[Stored records]
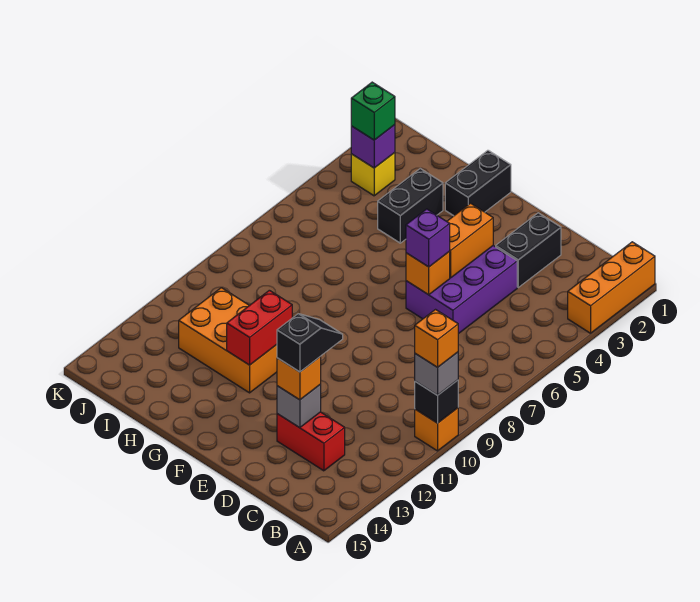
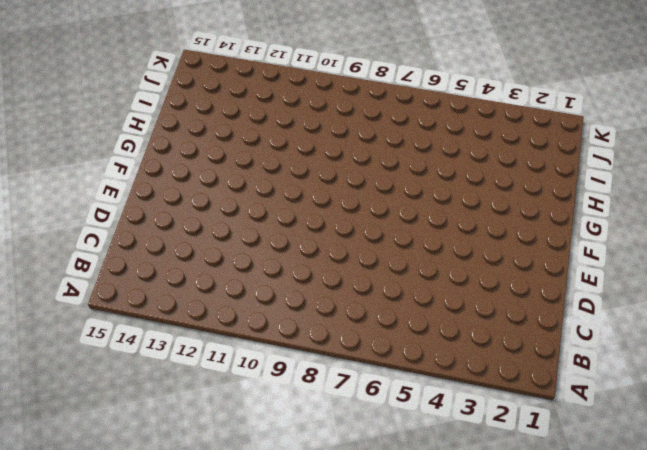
none -> orange brick A1:A3 level 1
none -> orange brick A10 level 1
none -> red brick C13:D13 level 1

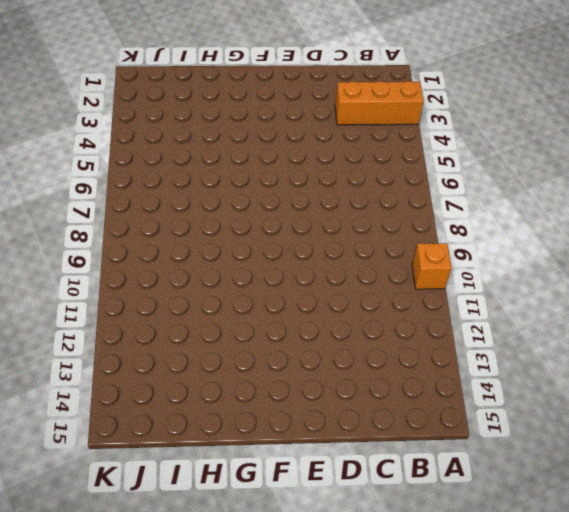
orange brick A3:C3 level 1 -> orange brick A1:A3 level 1
none -> red brick C13:D13 level 1
none -> black brick D2:D3 level 1
none -> purple brick D4:E6 level 1

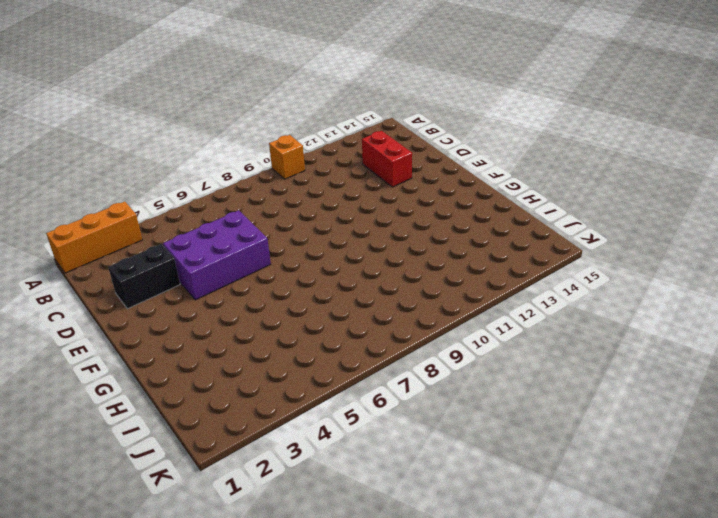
none -> black brick G1:G2 level 1
none -> orange brick G11:I12 level 1
none -> black brick H3:H4 level 1

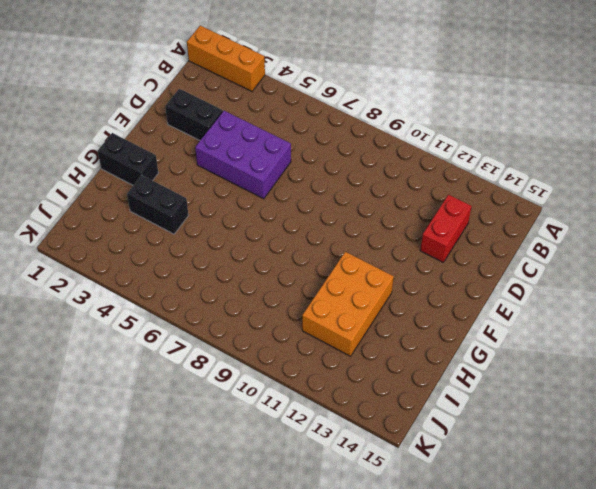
none -> orange brick A10 level 1
none -> yellow brick J3 level 1
none -> black brick A10 level 2

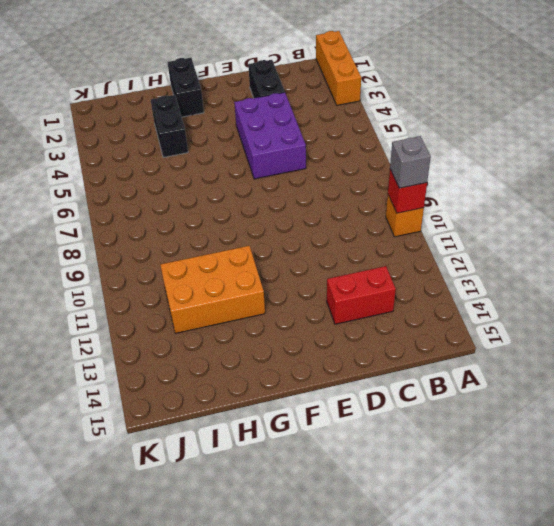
red brick A10 level 2 -> black brick A10 level 2
none -> yellow brick J3 level 1
none -> grey brick D13 level 2
none -> orange brick E4:E5 level 2

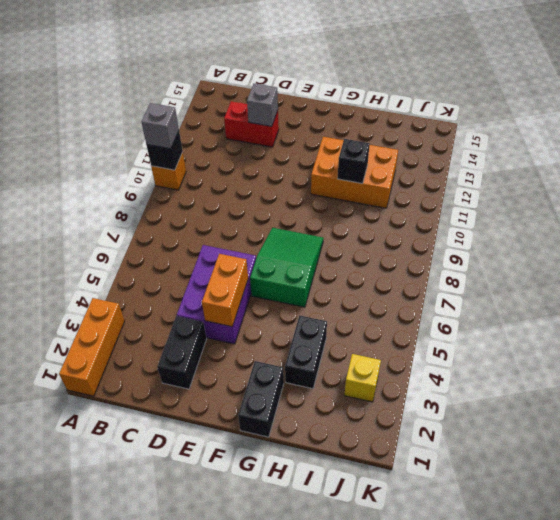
green slope F6:G8 level 1 top 6 -> none
black brick H11 level 2 -> none
none -> orange brick E6 level 2
none -> red brick G11:G12 level 2
none -> purple brick J3 level 2

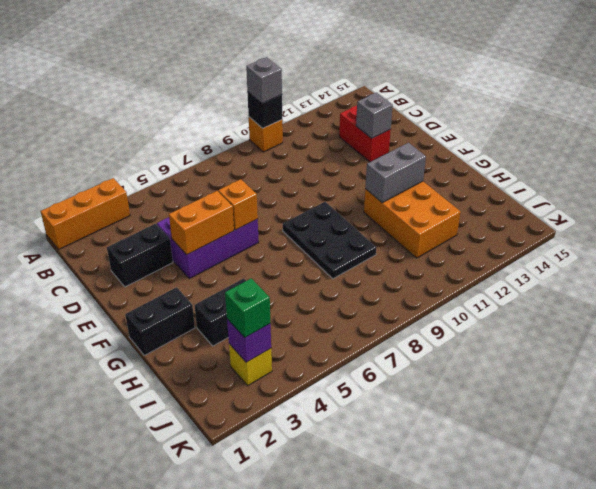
black plate F8:H9 level 1 -> none
grey brick G11:G12 level 2 -> red brick G11:G12 level 2
none -> orange brick D13 level 3
none -> purple brick E6 level 3
none -> orange brick A10 level 4

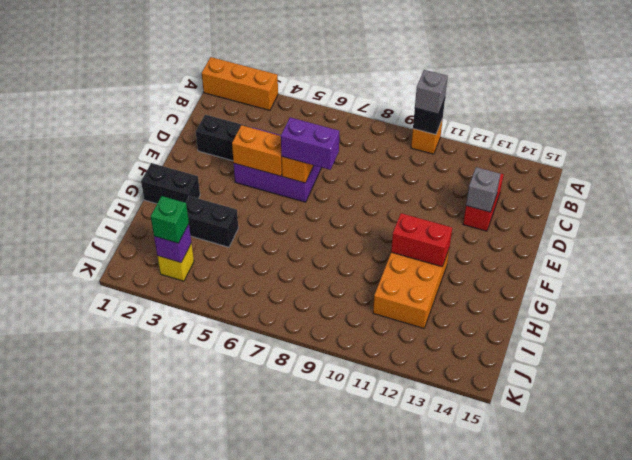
purple brick E6:E7 level 3 -> purple brick E6 level 3
none -> orange brick D13 level 3
none -> orange brick A10 level 4
none -> black slope D12:D13 level 4 top 13

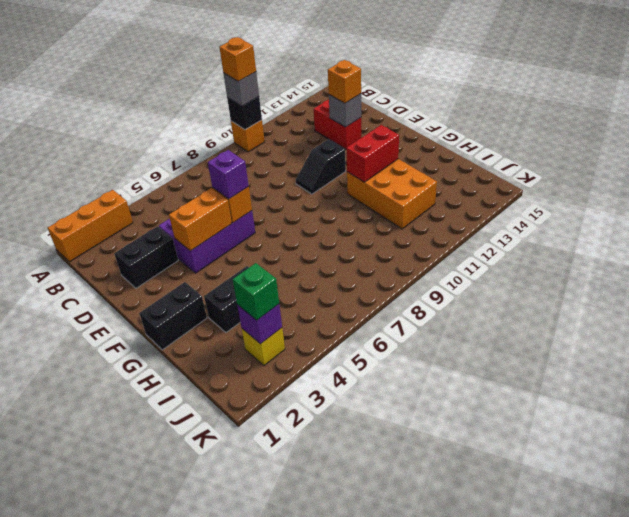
black slope E10:E11 level 1 top 11 -> black slope D12:D13 level 4 top 13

ACTIVITY: Where the string "slope" turns up in a line of the data above, copy that whole line.

WRITTEN SOLUTION:
green slope F6:G8 level 1 top 6 -> none
none -> black slope D12:D13 level 4 top 13
black slope E10:E11 level 1 top 11 -> black slope D12:D13 level 4 top 13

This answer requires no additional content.